## BEGIN RECORDS PROVIDED

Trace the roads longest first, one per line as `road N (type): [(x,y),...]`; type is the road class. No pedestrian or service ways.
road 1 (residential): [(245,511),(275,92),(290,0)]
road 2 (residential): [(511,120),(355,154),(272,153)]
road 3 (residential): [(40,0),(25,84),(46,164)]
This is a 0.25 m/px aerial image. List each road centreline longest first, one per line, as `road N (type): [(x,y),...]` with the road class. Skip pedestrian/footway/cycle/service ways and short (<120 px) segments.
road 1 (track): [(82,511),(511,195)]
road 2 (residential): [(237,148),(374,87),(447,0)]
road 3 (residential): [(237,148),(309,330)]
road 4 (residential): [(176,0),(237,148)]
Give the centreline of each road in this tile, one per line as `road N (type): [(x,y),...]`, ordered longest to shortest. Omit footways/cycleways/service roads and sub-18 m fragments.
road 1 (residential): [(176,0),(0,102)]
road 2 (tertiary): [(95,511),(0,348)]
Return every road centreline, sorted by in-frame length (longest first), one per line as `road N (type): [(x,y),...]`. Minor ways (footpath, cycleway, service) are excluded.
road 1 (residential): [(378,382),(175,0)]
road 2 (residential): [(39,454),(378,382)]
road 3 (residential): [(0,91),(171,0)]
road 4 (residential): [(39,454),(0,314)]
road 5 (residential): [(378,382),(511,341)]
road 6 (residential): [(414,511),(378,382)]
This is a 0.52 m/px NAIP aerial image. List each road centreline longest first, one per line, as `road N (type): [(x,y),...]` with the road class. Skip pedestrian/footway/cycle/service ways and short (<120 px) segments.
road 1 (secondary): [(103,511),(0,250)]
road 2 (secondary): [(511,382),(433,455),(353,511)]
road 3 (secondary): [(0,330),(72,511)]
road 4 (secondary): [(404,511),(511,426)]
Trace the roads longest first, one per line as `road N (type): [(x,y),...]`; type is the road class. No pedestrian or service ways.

## END RECORDS PROVIDED

» **WHAT THE TASK ASKS**
Express the data starting at the line containing "This is a 0.25" and ending at the line containing "road 2 (residential): [(237,148),(374,87),(447,0)]" as a two-column CSV with the columns input and output, one row for each input and its answer. Put each field in quotes and replace line breaks with spaces.

» **OUTPUT FOR THIS EXERCISE**
input,output
"This is a 0.25 m/px aerial image. List each road centreline longest first, one per line, as `road N (type): [(x,y),...]` with the road class. Skip pedestrian/footway/cycle/service ways and short (<120 px) segments.","road 1 (track): [(82,511),(511,195)] road 2 (residential): [(237,148),(374,87),(447,0)]"